[Records to process]

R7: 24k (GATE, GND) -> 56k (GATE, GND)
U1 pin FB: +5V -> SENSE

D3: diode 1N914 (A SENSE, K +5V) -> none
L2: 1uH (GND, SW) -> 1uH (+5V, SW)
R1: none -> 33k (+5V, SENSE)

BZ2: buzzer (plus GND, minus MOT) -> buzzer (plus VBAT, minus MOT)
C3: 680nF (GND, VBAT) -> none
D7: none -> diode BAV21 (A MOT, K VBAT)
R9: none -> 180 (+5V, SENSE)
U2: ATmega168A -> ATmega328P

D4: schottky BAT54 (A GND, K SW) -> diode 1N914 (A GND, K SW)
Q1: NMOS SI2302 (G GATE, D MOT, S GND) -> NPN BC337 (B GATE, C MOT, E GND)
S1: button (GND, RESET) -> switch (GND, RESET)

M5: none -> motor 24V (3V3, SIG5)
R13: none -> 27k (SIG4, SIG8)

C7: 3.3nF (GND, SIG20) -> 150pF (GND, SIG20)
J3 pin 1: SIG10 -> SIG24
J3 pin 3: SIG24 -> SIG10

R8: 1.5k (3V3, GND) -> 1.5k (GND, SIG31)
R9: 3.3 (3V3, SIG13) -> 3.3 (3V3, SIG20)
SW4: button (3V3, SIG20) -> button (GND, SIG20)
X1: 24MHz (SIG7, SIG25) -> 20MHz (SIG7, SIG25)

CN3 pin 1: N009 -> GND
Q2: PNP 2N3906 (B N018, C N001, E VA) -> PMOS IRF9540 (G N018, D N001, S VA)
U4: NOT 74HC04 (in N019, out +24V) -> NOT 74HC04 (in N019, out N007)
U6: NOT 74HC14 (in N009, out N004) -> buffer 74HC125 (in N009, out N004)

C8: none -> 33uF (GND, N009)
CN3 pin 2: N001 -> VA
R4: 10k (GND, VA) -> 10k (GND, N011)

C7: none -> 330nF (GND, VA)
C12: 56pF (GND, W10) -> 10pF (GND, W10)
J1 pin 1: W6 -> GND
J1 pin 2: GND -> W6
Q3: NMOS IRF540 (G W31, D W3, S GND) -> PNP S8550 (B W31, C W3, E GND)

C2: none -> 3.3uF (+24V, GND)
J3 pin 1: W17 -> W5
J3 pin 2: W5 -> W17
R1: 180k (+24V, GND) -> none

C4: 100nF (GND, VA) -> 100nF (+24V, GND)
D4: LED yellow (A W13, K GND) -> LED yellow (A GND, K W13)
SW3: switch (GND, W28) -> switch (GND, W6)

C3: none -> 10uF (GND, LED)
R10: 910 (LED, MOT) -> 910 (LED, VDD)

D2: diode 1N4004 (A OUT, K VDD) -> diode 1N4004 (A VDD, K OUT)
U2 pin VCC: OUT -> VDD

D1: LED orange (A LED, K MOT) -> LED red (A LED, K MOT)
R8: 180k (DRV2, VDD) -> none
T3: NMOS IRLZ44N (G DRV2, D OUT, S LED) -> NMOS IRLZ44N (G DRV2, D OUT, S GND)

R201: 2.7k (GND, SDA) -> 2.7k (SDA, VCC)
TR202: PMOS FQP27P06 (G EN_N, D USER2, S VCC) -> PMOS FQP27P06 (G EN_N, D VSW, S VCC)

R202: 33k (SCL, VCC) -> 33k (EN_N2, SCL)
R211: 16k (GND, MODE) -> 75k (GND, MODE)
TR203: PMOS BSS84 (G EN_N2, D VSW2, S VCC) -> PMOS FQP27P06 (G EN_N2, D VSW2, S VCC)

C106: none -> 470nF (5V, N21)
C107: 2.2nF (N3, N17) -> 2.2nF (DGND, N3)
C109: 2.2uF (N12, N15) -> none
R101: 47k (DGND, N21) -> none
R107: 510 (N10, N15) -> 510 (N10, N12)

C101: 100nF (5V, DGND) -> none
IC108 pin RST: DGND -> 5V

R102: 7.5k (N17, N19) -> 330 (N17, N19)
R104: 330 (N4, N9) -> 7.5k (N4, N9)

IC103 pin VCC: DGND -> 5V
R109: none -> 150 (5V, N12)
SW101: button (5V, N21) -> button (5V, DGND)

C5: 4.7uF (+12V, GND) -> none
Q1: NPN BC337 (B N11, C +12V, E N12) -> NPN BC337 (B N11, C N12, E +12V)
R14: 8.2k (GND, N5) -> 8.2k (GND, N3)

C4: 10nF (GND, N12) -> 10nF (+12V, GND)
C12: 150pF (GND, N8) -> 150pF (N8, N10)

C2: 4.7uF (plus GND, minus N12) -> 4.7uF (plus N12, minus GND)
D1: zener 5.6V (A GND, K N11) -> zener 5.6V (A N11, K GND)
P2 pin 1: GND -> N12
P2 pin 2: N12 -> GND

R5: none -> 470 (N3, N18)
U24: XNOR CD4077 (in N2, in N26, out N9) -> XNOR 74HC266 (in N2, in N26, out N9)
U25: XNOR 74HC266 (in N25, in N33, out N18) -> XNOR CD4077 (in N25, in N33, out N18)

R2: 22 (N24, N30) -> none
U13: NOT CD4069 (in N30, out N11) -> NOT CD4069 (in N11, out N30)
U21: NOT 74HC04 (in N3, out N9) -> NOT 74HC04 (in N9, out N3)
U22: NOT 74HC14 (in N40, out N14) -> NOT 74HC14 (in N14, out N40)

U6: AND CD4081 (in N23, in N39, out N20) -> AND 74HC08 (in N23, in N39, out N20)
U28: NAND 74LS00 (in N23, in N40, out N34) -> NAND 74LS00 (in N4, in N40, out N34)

[/Records to process]

## [Your objective]
All records are to be retyped precisely.

## [Response to the exercise]
R7: 24k (GATE, GND) -> 56k (GATE, GND)
U1 pin FB: +5V -> SENSE

D3: diode 1N914 (A SENSE, K +5V) -> none
L2: 1uH (GND, SW) -> 1uH (+5V, SW)
R1: none -> 33k (+5V, SENSE)

BZ2: buzzer (plus GND, minus MOT) -> buzzer (plus VBAT, minus MOT)
C3: 680nF (GND, VBAT) -> none
D7: none -> diode BAV21 (A MOT, K VBAT)
R9: none -> 180 (+5V, SENSE)
U2: ATmega168A -> ATmega328P

D4: schottky BAT54 (A GND, K SW) -> diode 1N914 (A GND, K SW)
Q1: NMOS SI2302 (G GATE, D MOT, S GND) -> NPN BC337 (B GATE, C MOT, E GND)
S1: button (GND, RESET) -> switch (GND, RESET)

M5: none -> motor 24V (3V3, SIG5)
R13: none -> 27k (SIG4, SIG8)

C7: 3.3nF (GND, SIG20) -> 150pF (GND, SIG20)
J3 pin 1: SIG10 -> SIG24
J3 pin 3: SIG24 -> SIG10

R8: 1.5k (3V3, GND) -> 1.5k (GND, SIG31)
R9: 3.3 (3V3, SIG13) -> 3.3 (3V3, SIG20)
SW4: button (3V3, SIG20) -> button (GND, SIG20)
X1: 24MHz (SIG7, SIG25) -> 20MHz (SIG7, SIG25)

CN3 pin 1: N009 -> GND
Q2: PNP 2N3906 (B N018, C N001, E VA) -> PMOS IRF9540 (G N018, D N001, S VA)
U4: NOT 74HC04 (in N019, out +24V) -> NOT 74HC04 (in N019, out N007)
U6: NOT 74HC14 (in N009, out N004) -> buffer 74HC125 (in N009, out N004)

C8: none -> 33uF (GND, N009)
CN3 pin 2: N001 -> VA
R4: 10k (GND, VA) -> 10k (GND, N011)

C7: none -> 330nF (GND, VA)
C12: 56pF (GND, W10) -> 10pF (GND, W10)
J1 pin 1: W6 -> GND
J1 pin 2: GND -> W6
Q3: NMOS IRF540 (G W31, D W3, S GND) -> PNP S8550 (B W31, C W3, E GND)

C2: none -> 3.3uF (+24V, GND)
J3 pin 1: W17 -> W5
J3 pin 2: W5 -> W17
R1: 180k (+24V, GND) -> none

C4: 100nF (GND, VA) -> 100nF (+24V, GND)
D4: LED yellow (A W13, K GND) -> LED yellow (A GND, K W13)
SW3: switch (GND, W28) -> switch (GND, W6)

C3: none -> 10uF (GND, LED)
R10: 910 (LED, MOT) -> 910 (LED, VDD)

D2: diode 1N4004 (A OUT, K VDD) -> diode 1N4004 (A VDD, K OUT)
U2 pin VCC: OUT -> VDD

D1: LED orange (A LED, K MOT) -> LED red (A LED, K MOT)
R8: 180k (DRV2, VDD) -> none
T3: NMOS IRLZ44N (G DRV2, D OUT, S LED) -> NMOS IRLZ44N (G DRV2, D OUT, S GND)

R201: 2.7k (GND, SDA) -> 2.7k (SDA, VCC)
TR202: PMOS FQP27P06 (G EN_N, D USER2, S VCC) -> PMOS FQP27P06 (G EN_N, D VSW, S VCC)

R202: 33k (SCL, VCC) -> 33k (EN_N2, SCL)
R211: 16k (GND, MODE) -> 75k (GND, MODE)
TR203: PMOS BSS84 (G EN_N2, D VSW2, S VCC) -> PMOS FQP27P06 (G EN_N2, D VSW2, S VCC)

C106: none -> 470nF (5V, N21)
C107: 2.2nF (N3, N17) -> 2.2nF (DGND, N3)
C109: 2.2uF (N12, N15) -> none
R101: 47k (DGND, N21) -> none
R107: 510 (N10, N15) -> 510 (N10, N12)

C101: 100nF (5V, DGND) -> none
IC108 pin RST: DGND -> 5V

R102: 7.5k (N17, N19) -> 330 (N17, N19)
R104: 330 (N4, N9) -> 7.5k (N4, N9)

IC103 pin VCC: DGND -> 5V
R109: none -> 150 (5V, N12)
SW101: button (5V, N21) -> button (5V, DGND)

C5: 4.7uF (+12V, GND) -> none
Q1: NPN BC337 (B N11, C +12V, E N12) -> NPN BC337 (B N11, C N12, E +12V)
R14: 8.2k (GND, N5) -> 8.2k (GND, N3)

C4: 10nF (GND, N12) -> 10nF (+12V, GND)
C12: 150pF (GND, N8) -> 150pF (N8, N10)

C2: 4.7uF (plus GND, minus N12) -> 4.7uF (plus N12, minus GND)
D1: zener 5.6V (A GND, K N11) -> zener 5.6V (A N11, K GND)
P2 pin 1: GND -> N12
P2 pin 2: N12 -> GND

R5: none -> 470 (N3, N18)
U24: XNOR CD4077 (in N2, in N26, out N9) -> XNOR 74HC266 (in N2, in N26, out N9)
U25: XNOR 74HC266 (in N25, in N33, out N18) -> XNOR CD4077 (in N25, in N33, out N18)

R2: 22 (N24, N30) -> none
U13: NOT CD4069 (in N30, out N11) -> NOT CD4069 (in N11, out N30)
U21: NOT 74HC04 (in N3, out N9) -> NOT 74HC04 (in N9, out N3)
U22: NOT 74HC14 (in N40, out N14) -> NOT 74HC14 (in N14, out N40)

U6: AND CD4081 (in N23, in N39, out N20) -> AND 74HC08 (in N23, in N39, out N20)
U28: NAND 74LS00 (in N23, in N40, out N34) -> NAND 74LS00 (in N4, in N40, out N34)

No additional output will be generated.